- [ABOUT THIS TASK]
Each line of the data must be written out again verbatim; no image belongs in the copy.
-- RECORDS FOR PROCESSING follows --
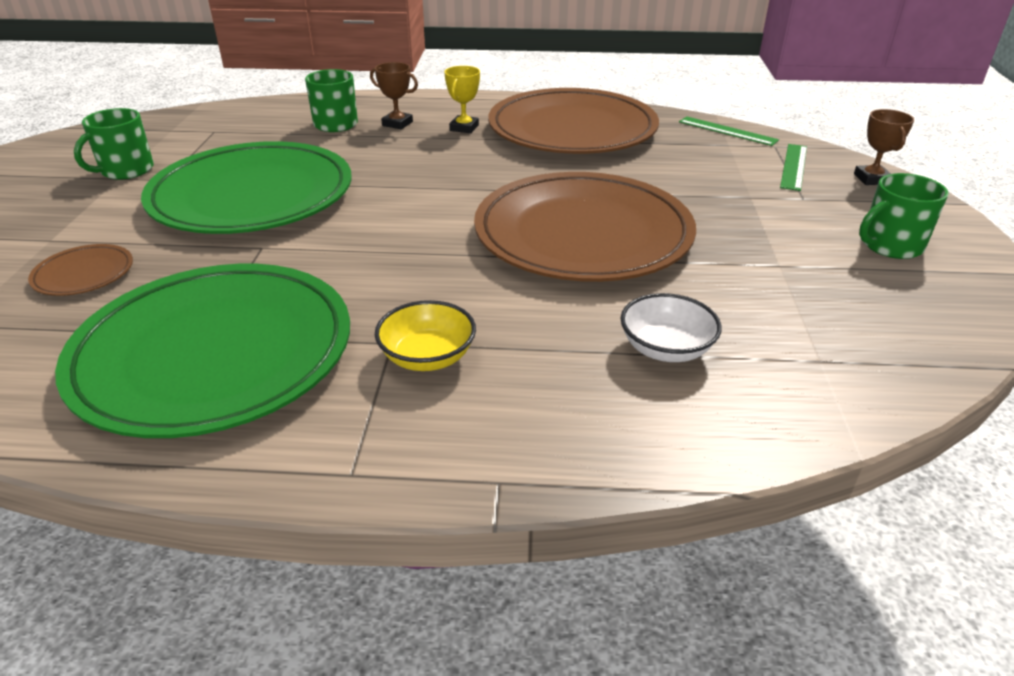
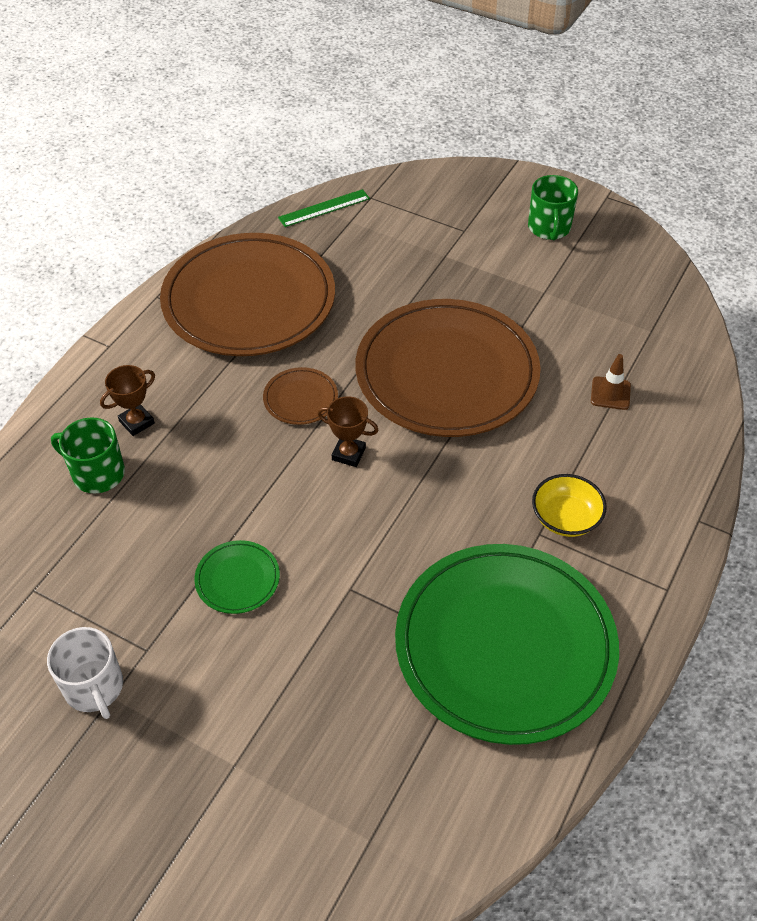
camera: 65 degrees left, 15 degrees up
brown plate [28,244,133,296] -> brown plate moved to [263,367,338,425]
green mug [74,108,154,180] -> white mug [47,627,123,719]
green plate [141,141,352,234] -> green plate [194,540,280,614], size x0.40
yellow trophy [444,66,480,133] -> none
white bowl [621,293,722,362] -> brown traffic cone [591,354,631,410]
green ruler [780,144,807,191] -> none
brown trophy [854,109,914,185] -> brown trophy moved to [317,396,379,467]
-- RECORDS FOR PROCESSING concluded --
- [COMPLETED EXERCISE]
camera: 65 degrees left, 15 degrees up
brown plate [28,244,133,296] -> brown plate moved to [263,367,338,425]
green mug [74,108,154,180] -> white mug [47,627,123,719]
green plate [141,141,352,234] -> green plate [194,540,280,614], size x0.40
yellow trophy [444,66,480,133] -> none
white bowl [621,293,722,362] -> brown traffic cone [591,354,631,410]
green ruler [780,144,807,191] -> none
brown trophy [854,109,914,185] -> brown trophy moved to [317,396,379,467]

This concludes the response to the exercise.